DATA SUPPLIED:

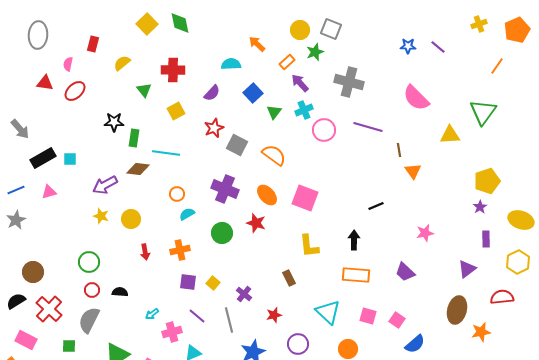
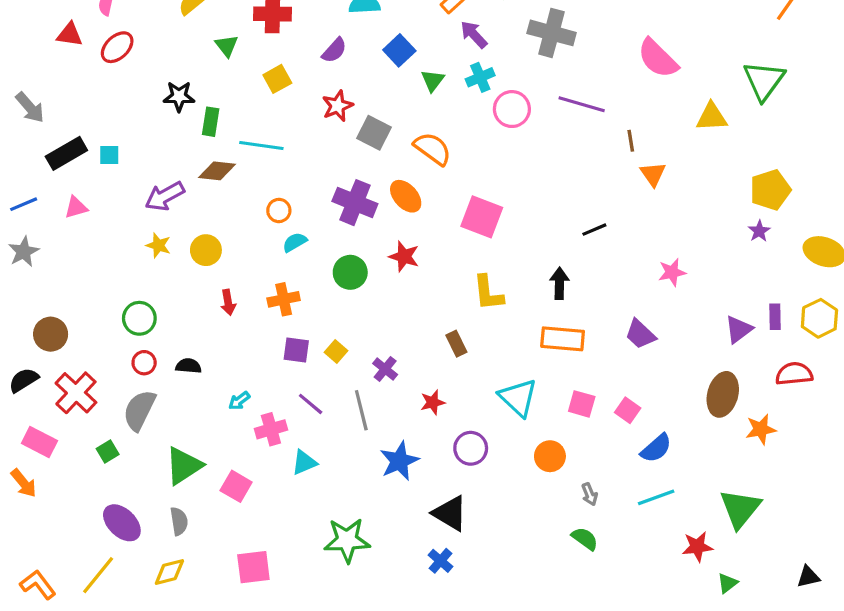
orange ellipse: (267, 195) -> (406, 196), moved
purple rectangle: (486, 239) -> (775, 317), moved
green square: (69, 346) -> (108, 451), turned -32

---

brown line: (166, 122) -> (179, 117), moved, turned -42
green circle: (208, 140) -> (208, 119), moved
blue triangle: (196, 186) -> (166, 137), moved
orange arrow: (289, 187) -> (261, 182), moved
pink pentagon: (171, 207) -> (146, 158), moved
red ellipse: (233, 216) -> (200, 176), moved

TASK TO COMPLETE: Begin with the line that has "orange ellipse: (267, 195)" in the listing above and end after the line that has "green square: (69, 346)"; output those lines exactly.

TASK OUTPUT:
orange ellipse: (267, 195) -> (406, 196), moved
purple rectangle: (486, 239) -> (775, 317), moved
green square: (69, 346) -> (108, 451), turned -32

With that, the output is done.